■ What you will do: All records below are to be set down precisely as written, excluding pictures.

■ Data provided:
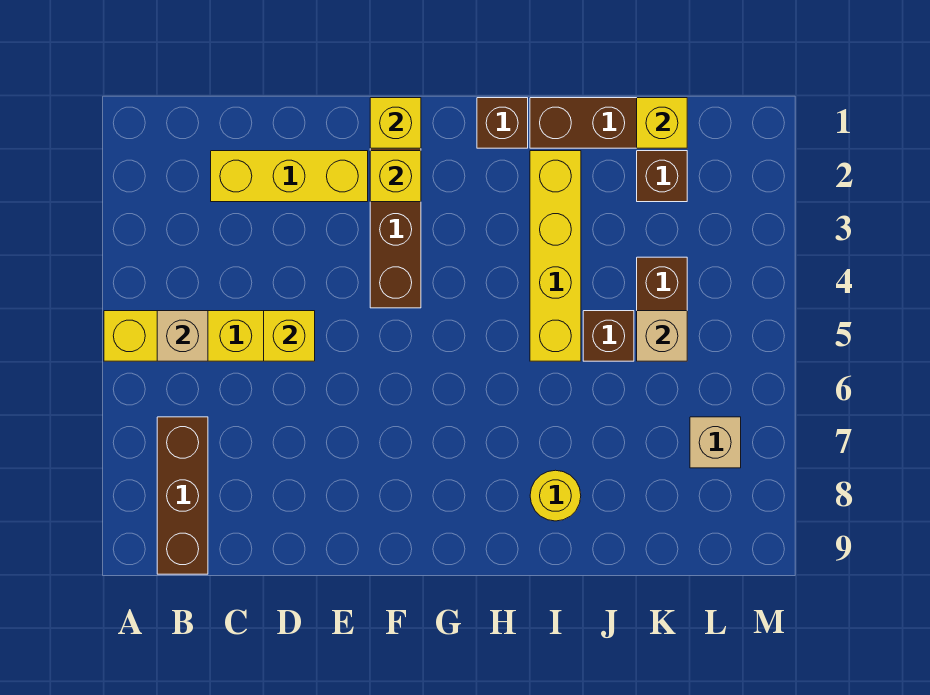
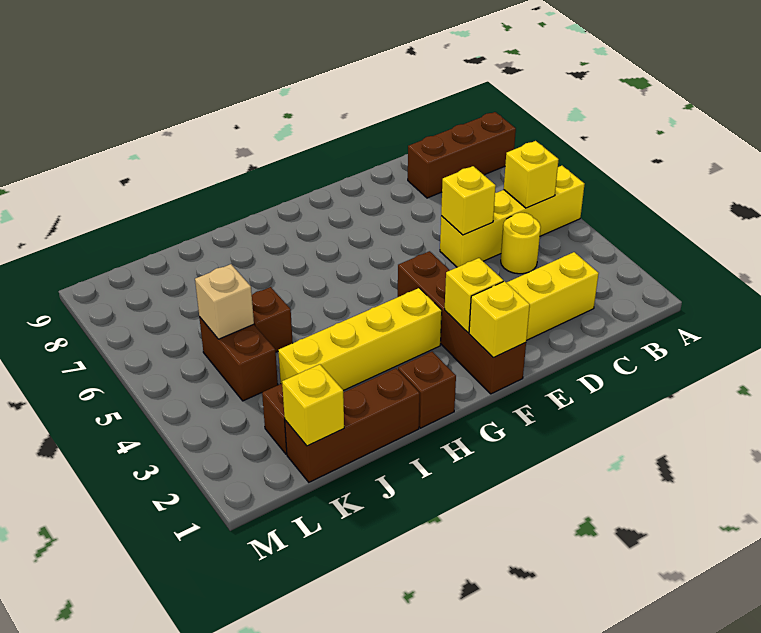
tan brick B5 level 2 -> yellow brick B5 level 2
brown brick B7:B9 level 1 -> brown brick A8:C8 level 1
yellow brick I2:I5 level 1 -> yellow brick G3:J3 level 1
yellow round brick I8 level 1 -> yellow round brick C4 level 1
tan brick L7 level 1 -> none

■ Answer to the problem:
tan brick B5 level 2 -> yellow brick B5 level 2
brown brick B7:B9 level 1 -> brown brick A8:C8 level 1
yellow brick I2:I5 level 1 -> yellow brick G3:J3 level 1
yellow round brick I8 level 1 -> yellow round brick C4 level 1
tan brick L7 level 1 -> none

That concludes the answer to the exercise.